(Source data)
--
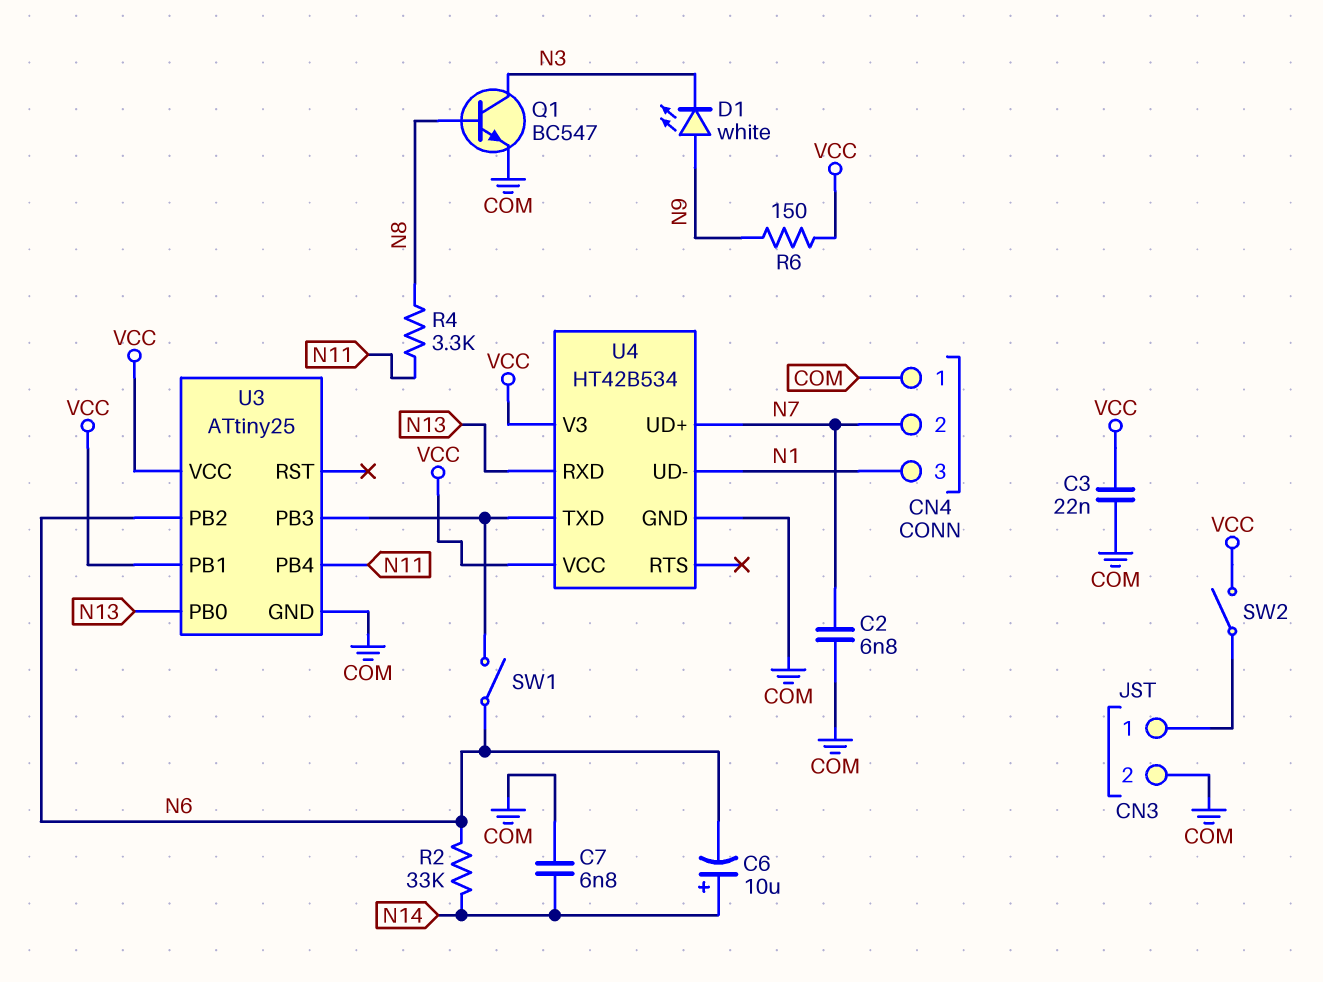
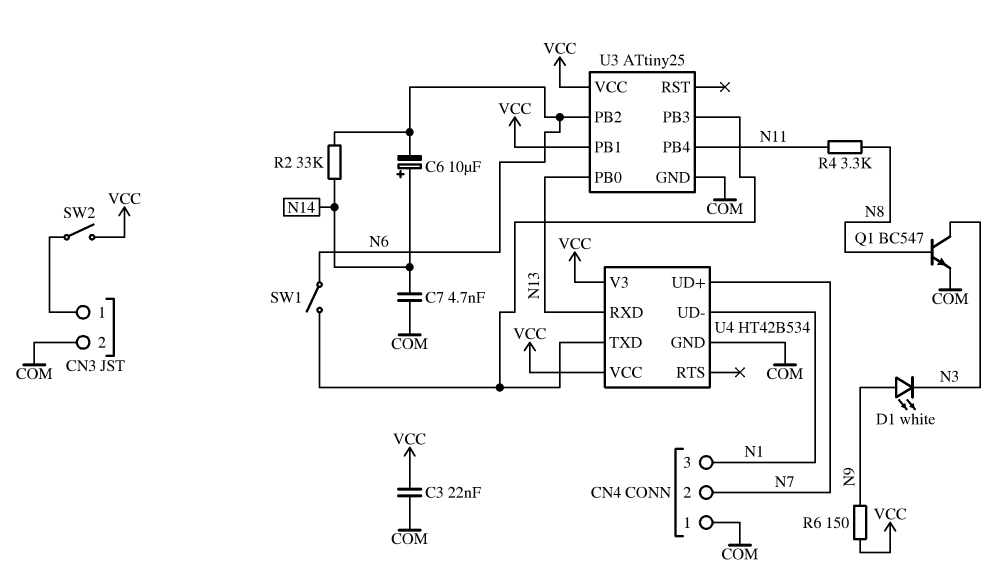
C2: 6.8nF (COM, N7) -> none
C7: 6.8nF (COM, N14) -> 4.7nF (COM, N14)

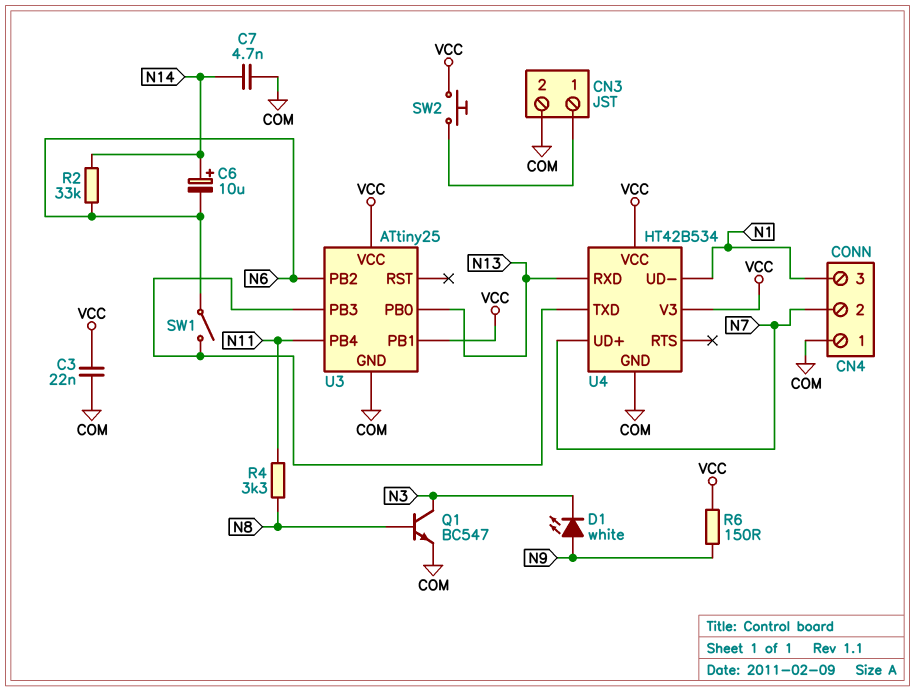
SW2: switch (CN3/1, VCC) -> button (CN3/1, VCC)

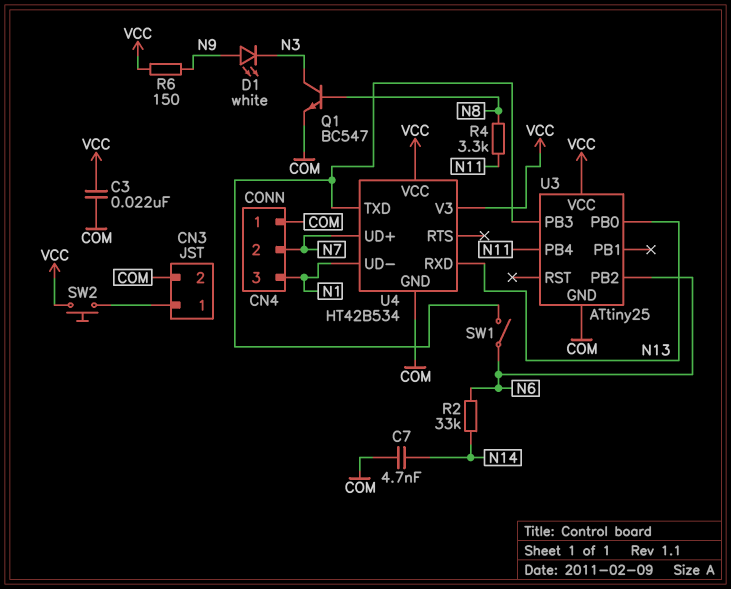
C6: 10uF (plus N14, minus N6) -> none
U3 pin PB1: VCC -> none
--
The lines you need are those containing "none"; find them in the records and copy them.

_Final answer:_
C2: 6.8nF (COM, N7) -> none
C6: 10uF (plus N14, minus N6) -> none
U3 pin PB1: VCC -> none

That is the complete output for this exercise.